* Brief
Can you echo the records verbatim, from the line containing "Farrowby [651, 1118]" up to and including the line containing "mound [345, 56]"?

* Source records
[START]

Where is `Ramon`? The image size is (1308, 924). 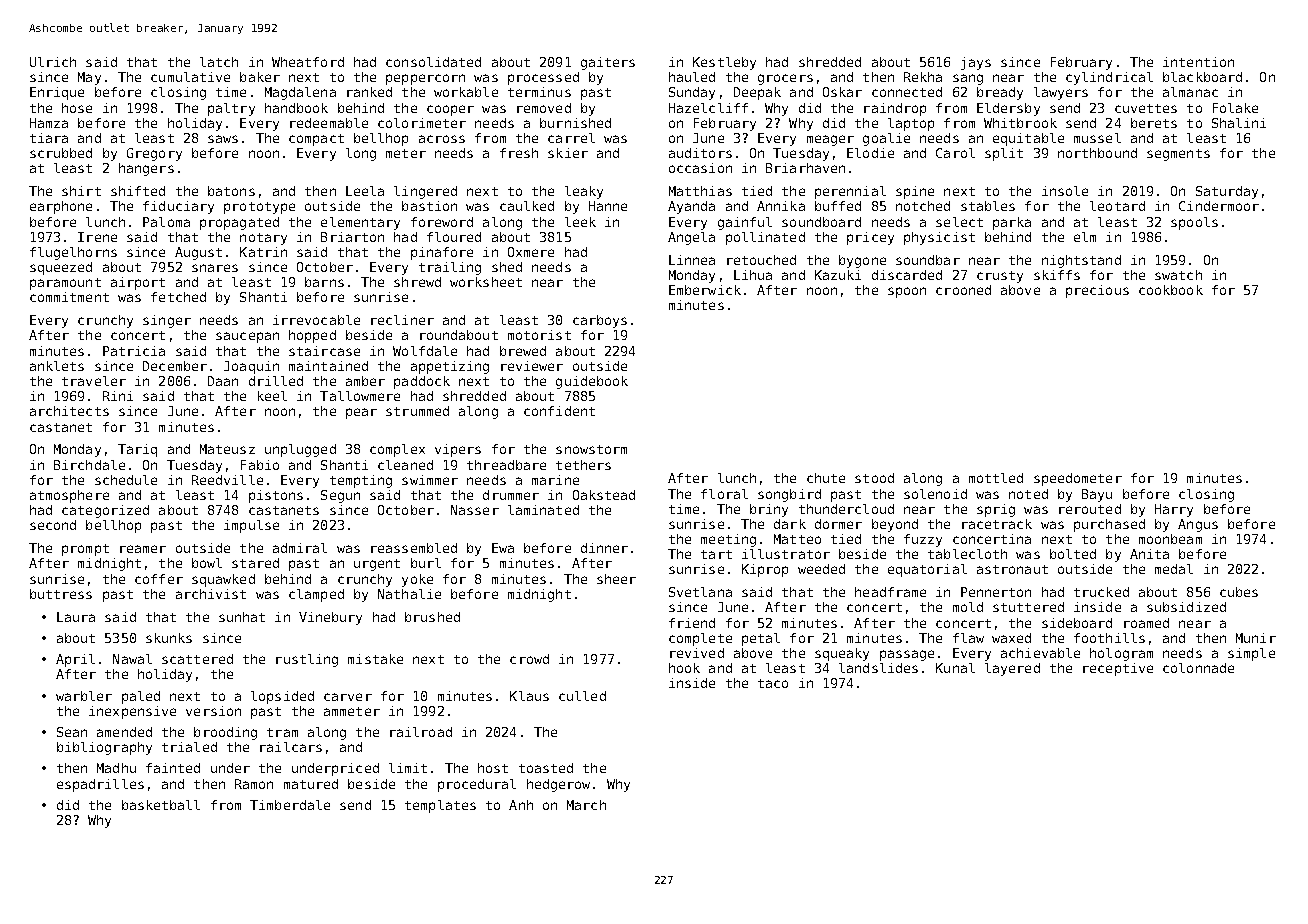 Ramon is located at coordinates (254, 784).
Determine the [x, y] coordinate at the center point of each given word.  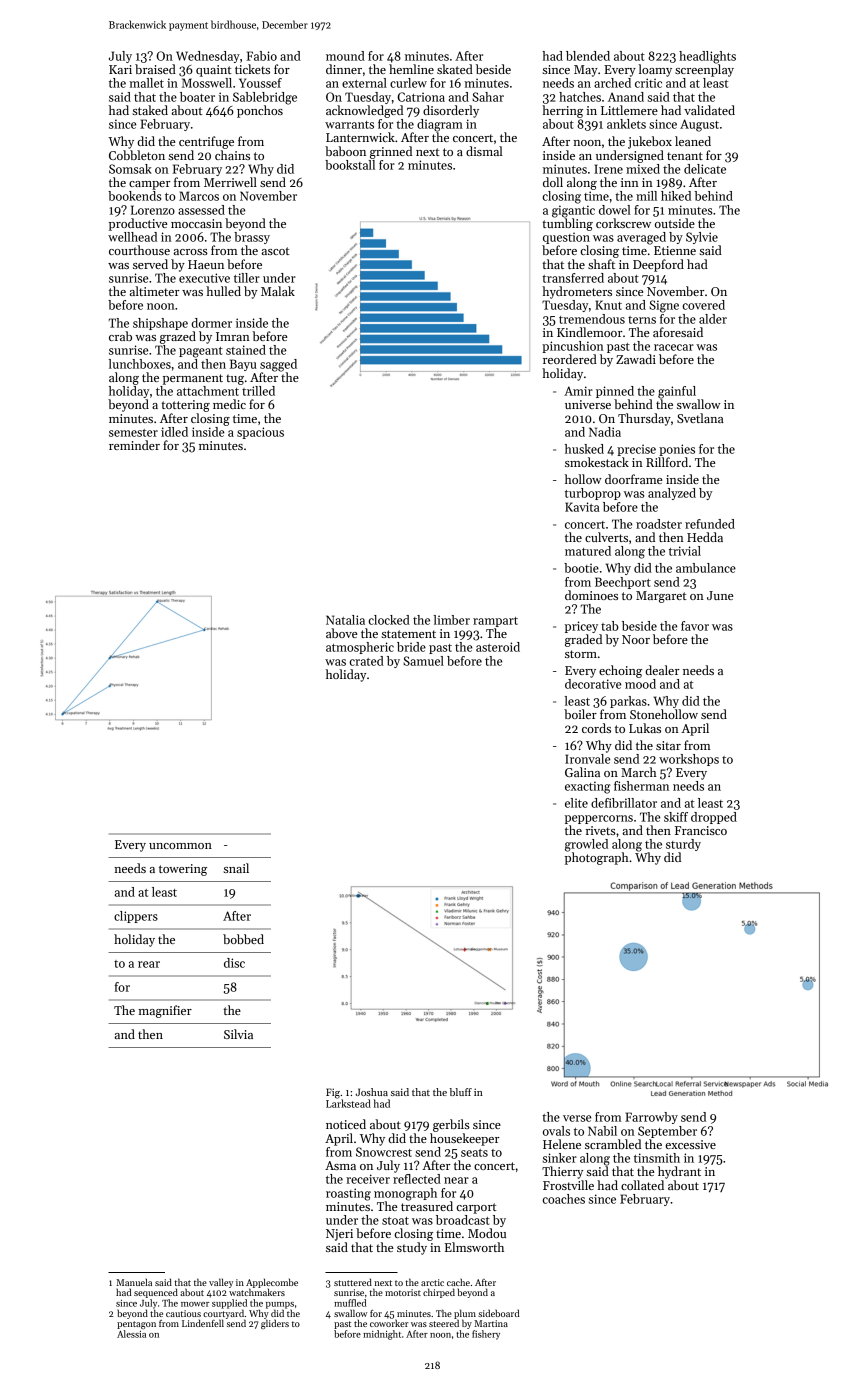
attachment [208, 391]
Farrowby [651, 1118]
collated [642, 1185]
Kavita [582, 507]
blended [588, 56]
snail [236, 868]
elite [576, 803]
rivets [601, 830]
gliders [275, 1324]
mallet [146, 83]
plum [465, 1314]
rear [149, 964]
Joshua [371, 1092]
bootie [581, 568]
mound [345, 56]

[END]
[START]

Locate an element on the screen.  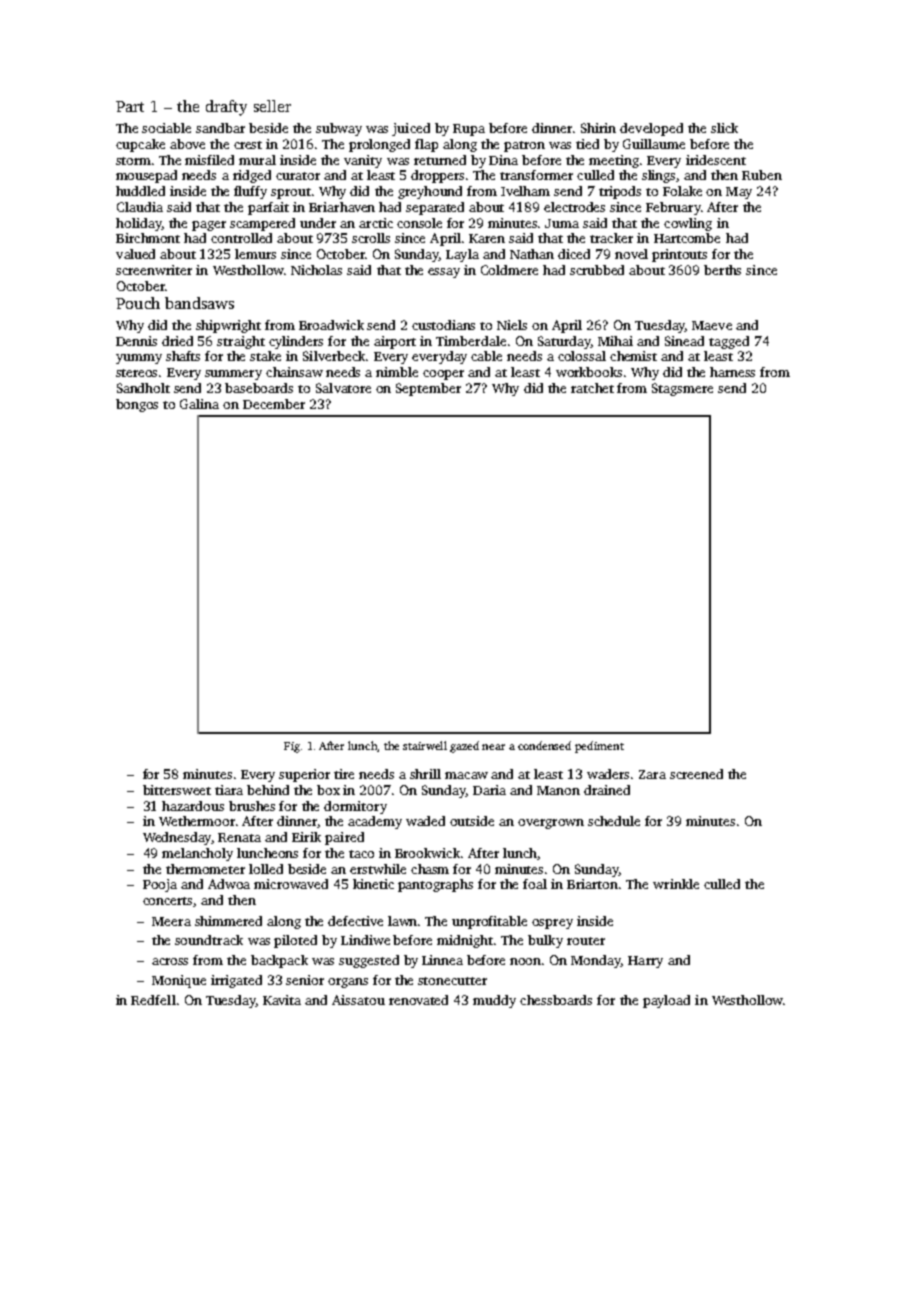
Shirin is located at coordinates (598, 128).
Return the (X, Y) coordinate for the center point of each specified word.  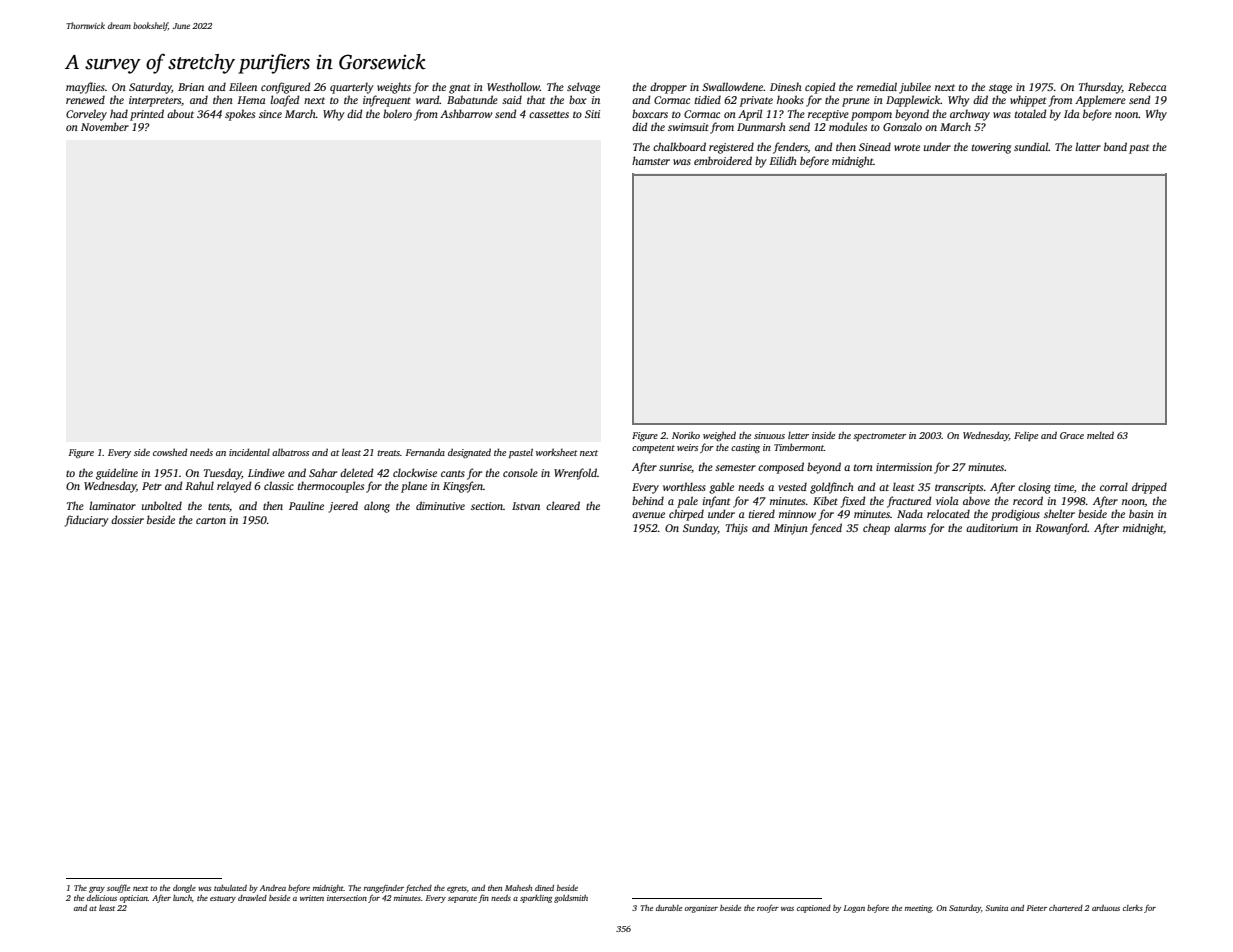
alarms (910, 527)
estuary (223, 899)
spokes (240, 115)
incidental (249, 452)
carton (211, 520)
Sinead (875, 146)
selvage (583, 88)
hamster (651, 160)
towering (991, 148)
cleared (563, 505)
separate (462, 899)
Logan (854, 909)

[END]
[START]

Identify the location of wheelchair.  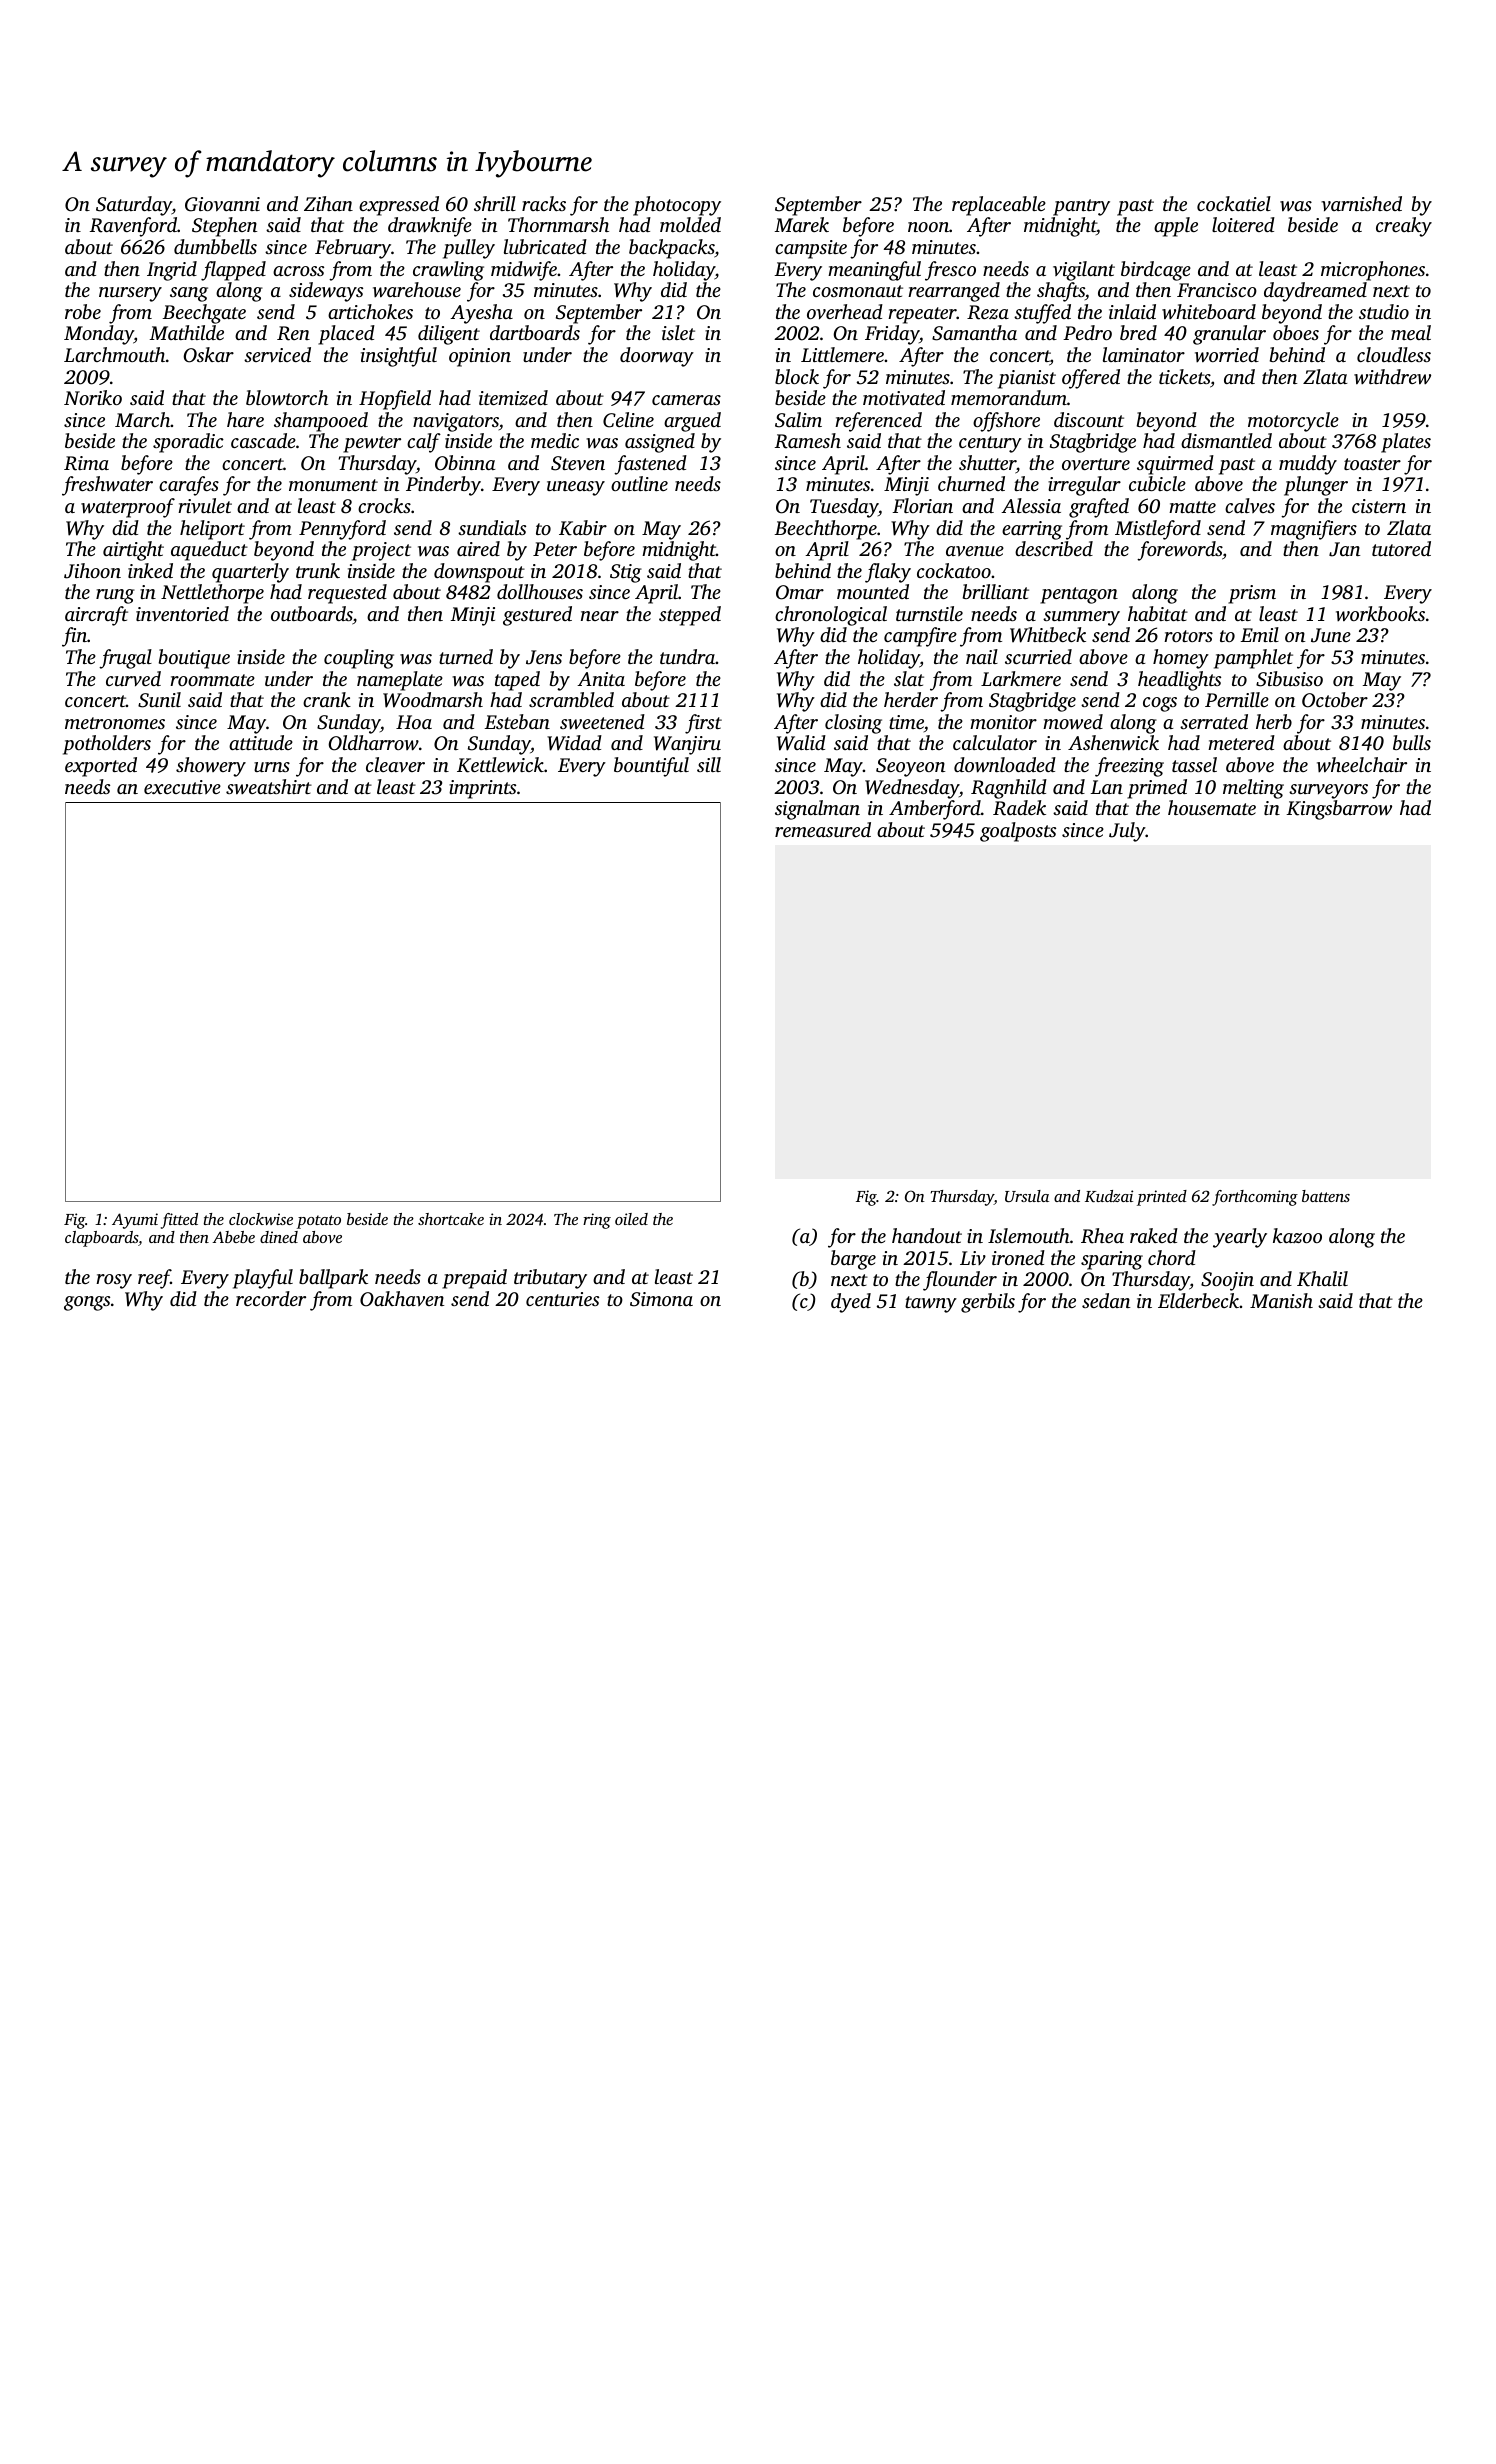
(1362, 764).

[END]

* Correct output
Farrowby [651, 1118]
collated [642, 1185]
Kavita [582, 507]
blended [588, 56]
snail [236, 868]
elite [576, 803]
rivets [601, 830]
gliders [275, 1324]
mallet [146, 83]
plum [465, 1314]
rear [149, 964]
Joshua [371, 1092]
bootie [581, 568]
mound [345, 56]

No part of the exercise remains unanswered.